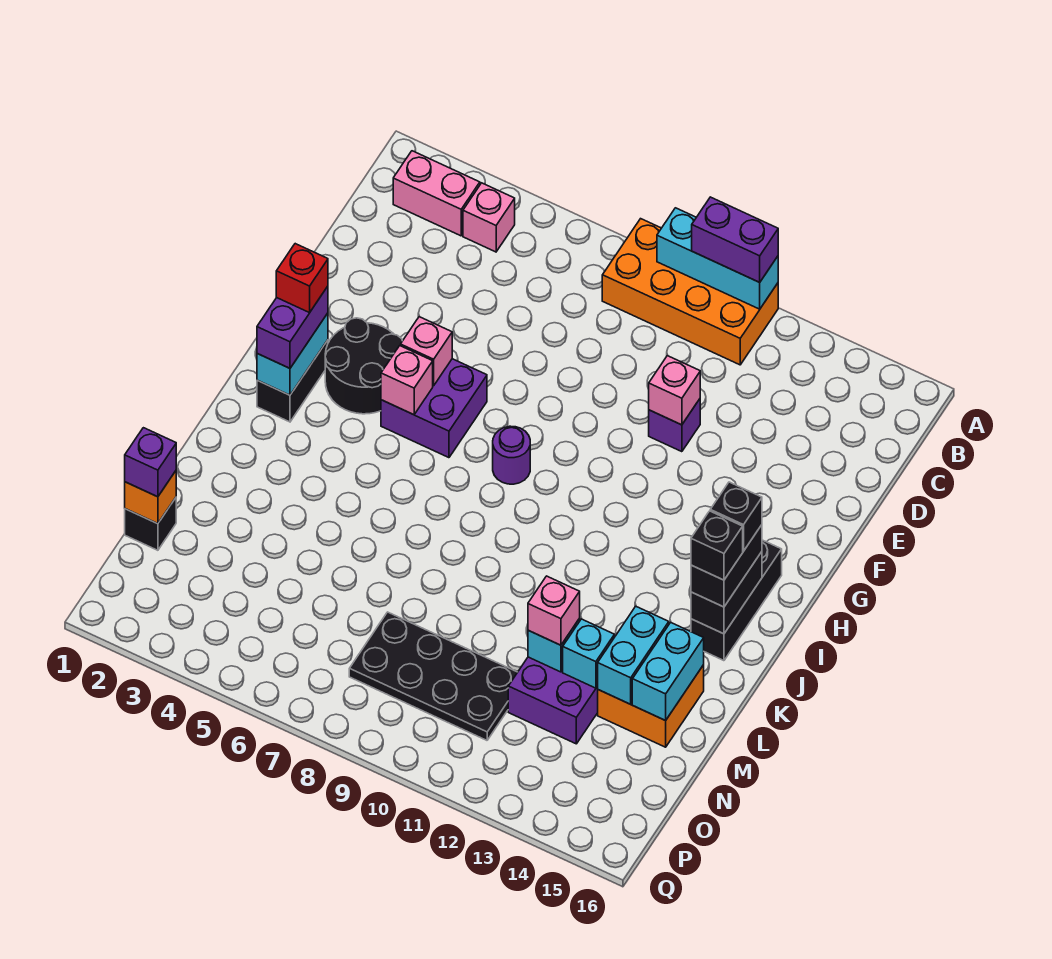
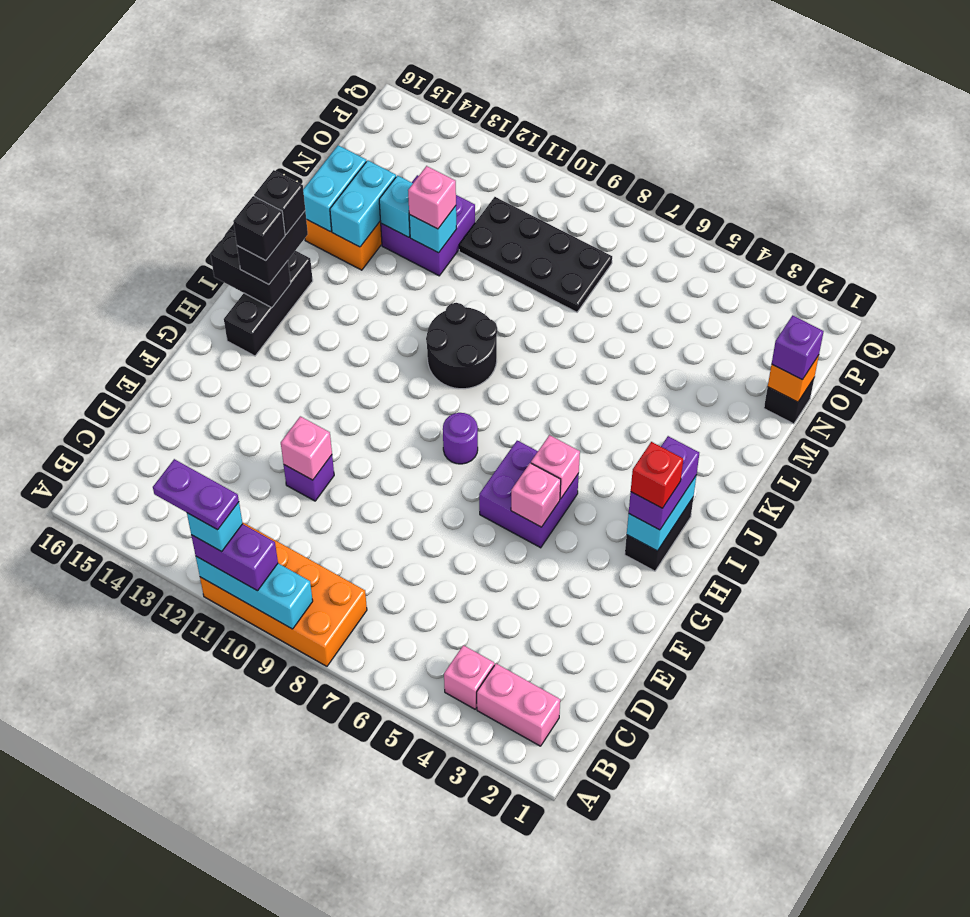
none -> cyan brick A11 level 4
none -> purple plate A11:A12 level 5
black round brick G3:H4 level 1 -> black round brick J9:K10 level 1
black brick I15:J15 level 2 -> black brick I15:I16 level 2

WORK TASK: Pass over the images and copy the rest of the material above exactly.

REPLY:
none -> cyan brick A11 level 4
none -> purple plate A11:A12 level 5
black round brick G3:H4 level 1 -> black round brick J9:K10 level 1
black brick I15:J15 level 2 -> black brick I15:I16 level 2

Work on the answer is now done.